● **To do**:
For the material below, state how many lines have the word "none" in them, with no other words.

● **Data shown**:
+===+
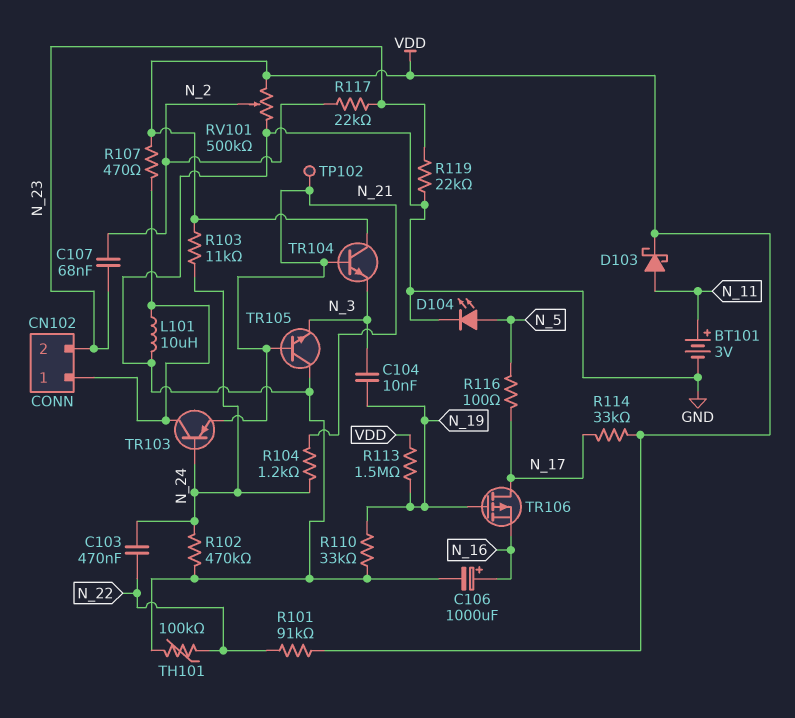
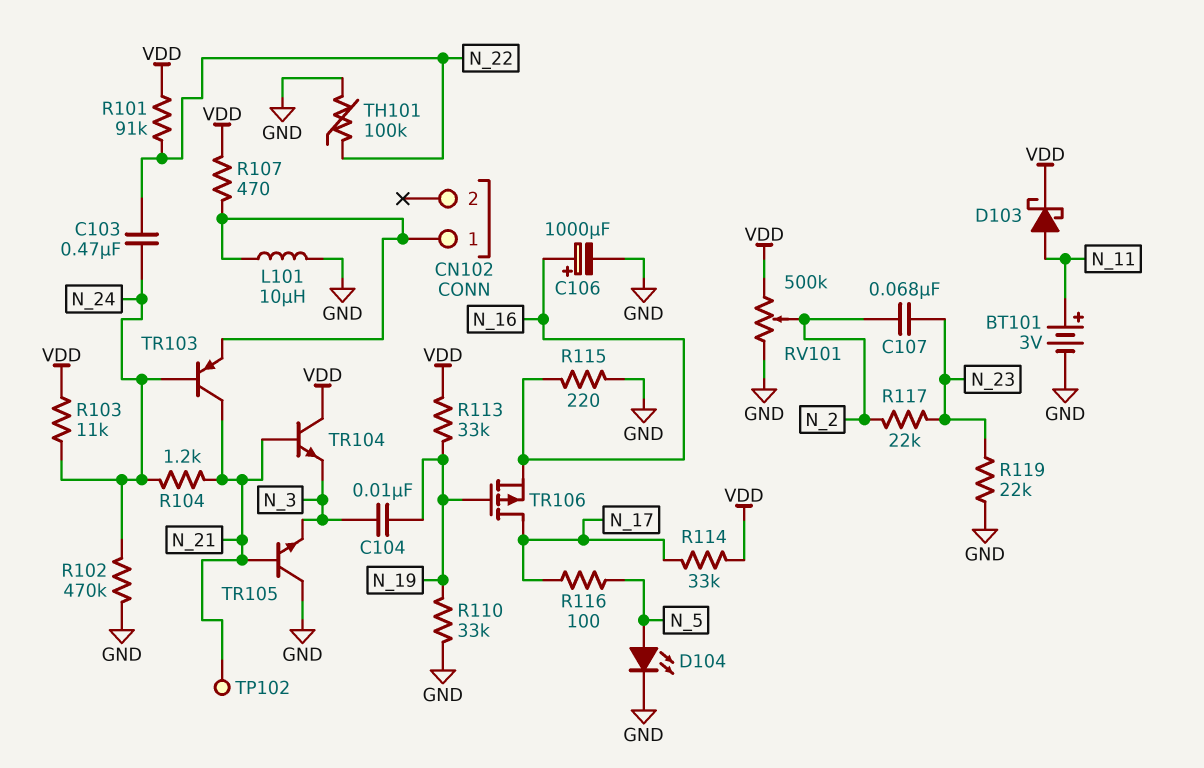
CN102 pin 2: N_23 -> none
R113: 1.5M (N_19, VDD) -> 33k (N_19, VDD)
R115: none -> 220 (GND, N_16)
TR103: PNP (B N_24, C CN102/1, E N_21) -> PNP (B N_24, C N_21, E CN102/1)

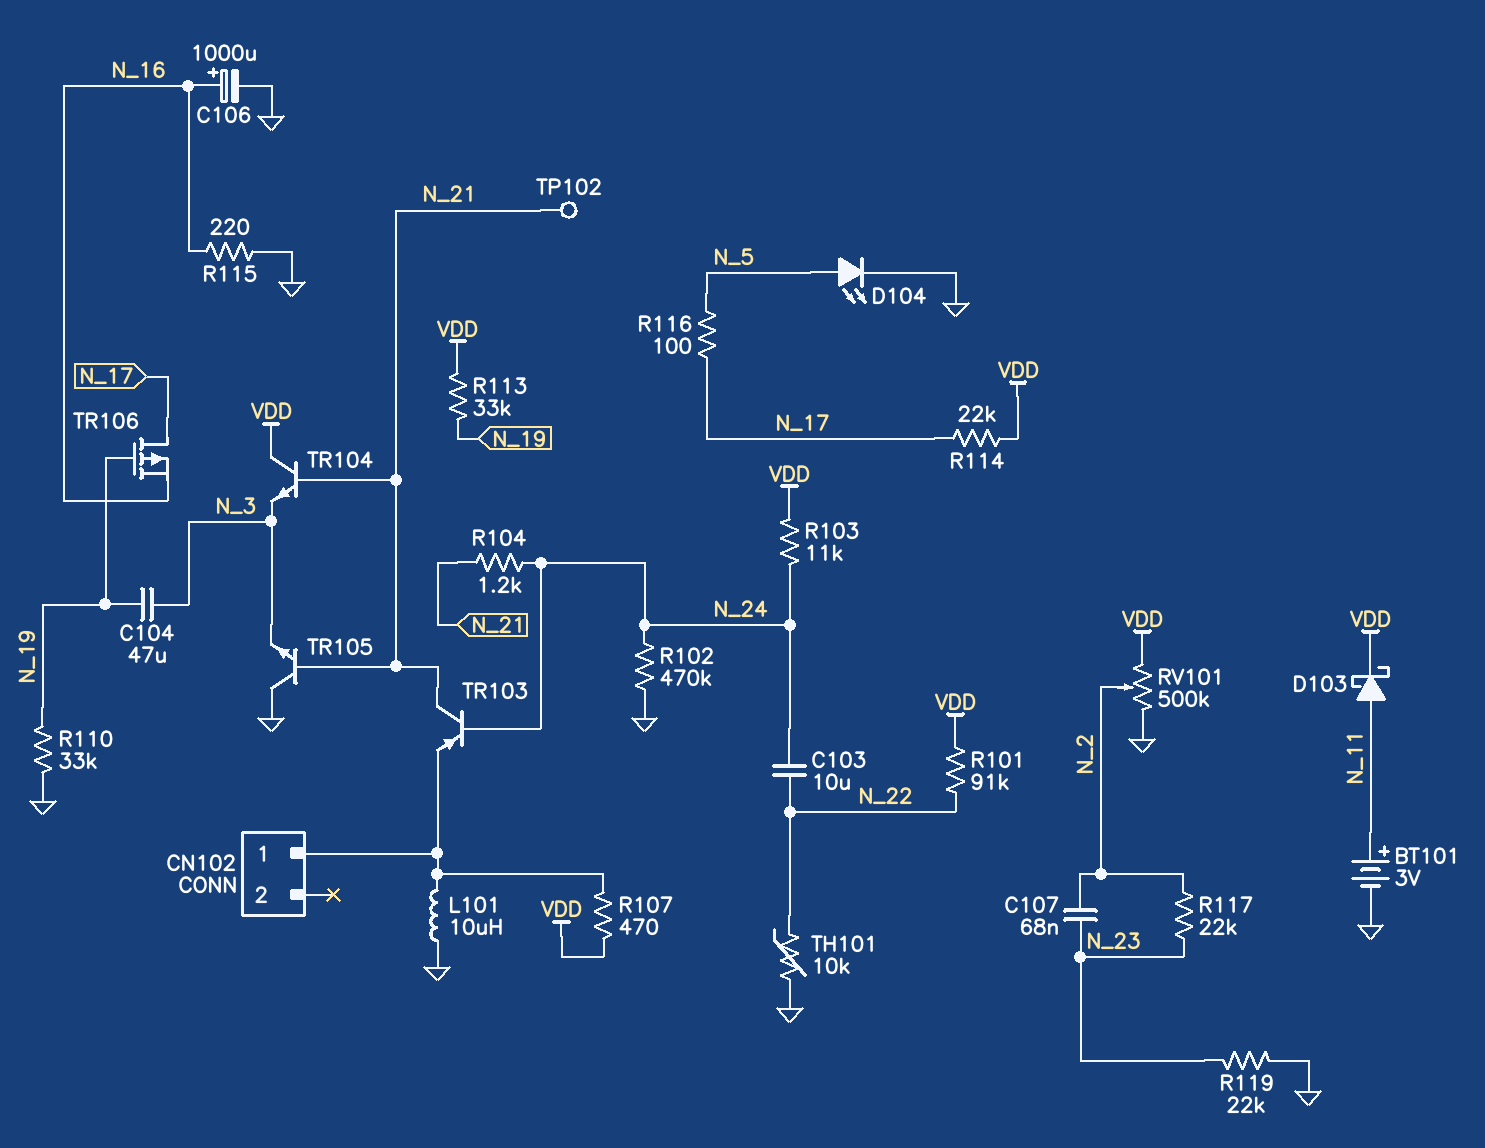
C103: 470nF (N_22, N_24) -> 10uF (N_22, N_24)
C104: 10nF (N_3, N_19) -> 47uF (N_3, N_19)
R114: 33k (N_17, VDD) -> 22k (N_17, VDD)
TH101: 100k (GND, N_22) -> 10k (GND, N_22)

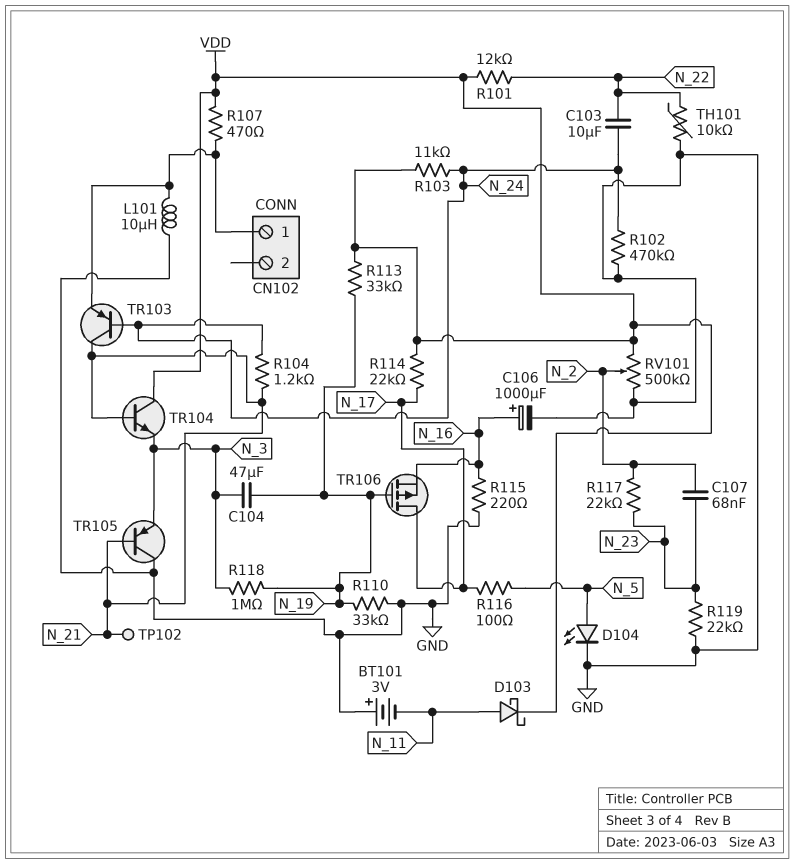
BT101: 3V (plus N_11, minus GND) -> 3V (plus GND, minus N_11)
R101: 91k (N_22, VDD) -> 12k (N_22, VDD)
R118: none -> 1M (N_3, N_19)
TR105: NPN (B N_21, C GND, E N_3) -> PNP (B N_21, C GND, E N_3)

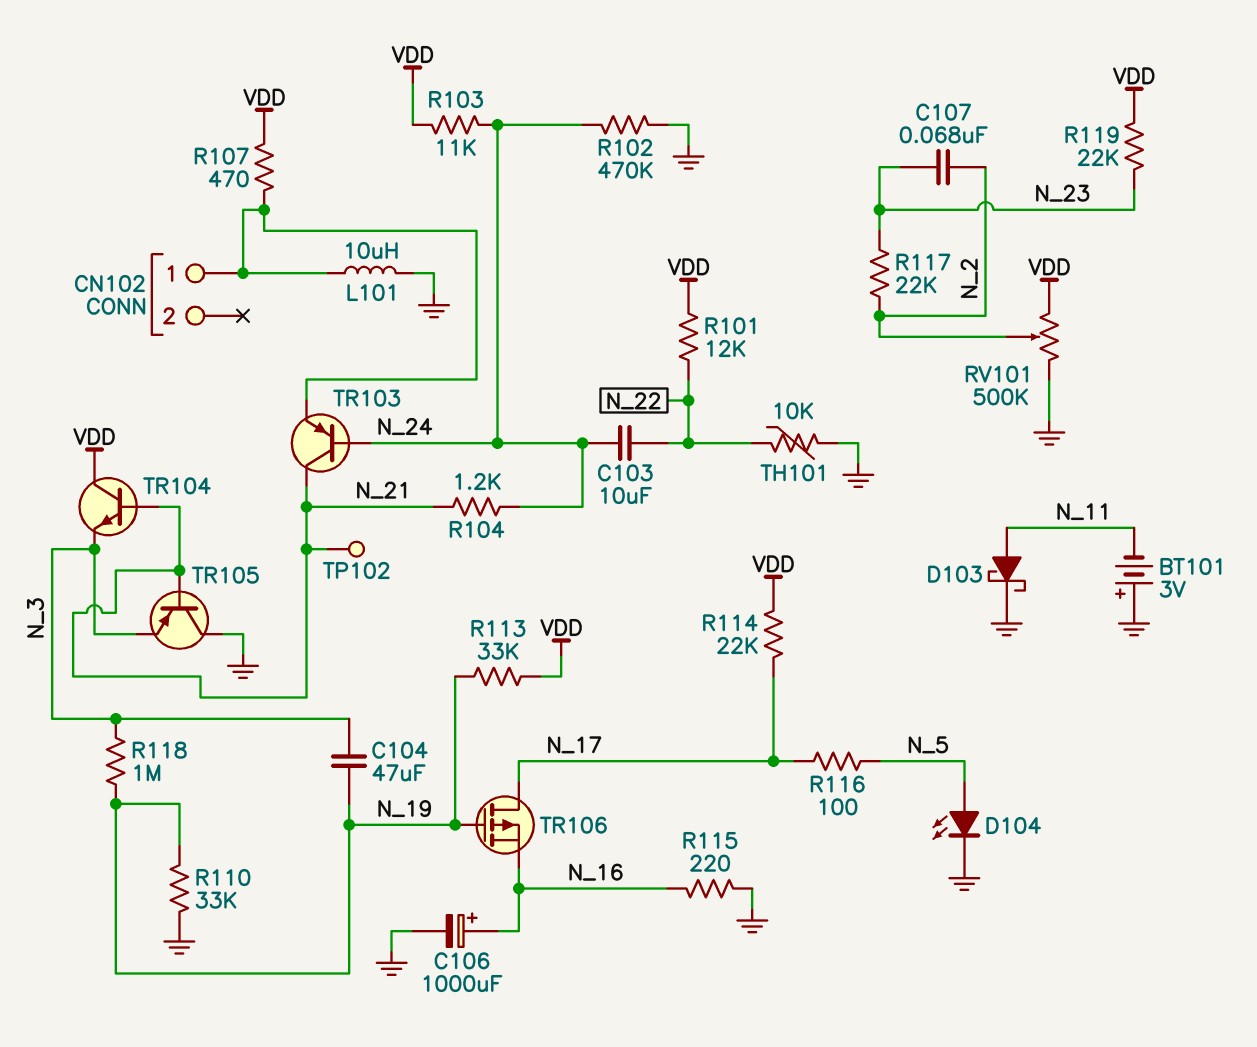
D103: schottky (A N_11, K VDD) -> schottky (A N_11, K GND)
R119: 22k (GND, N_23) -> 22k (N_23, VDD)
+===+
● **Reply**:
3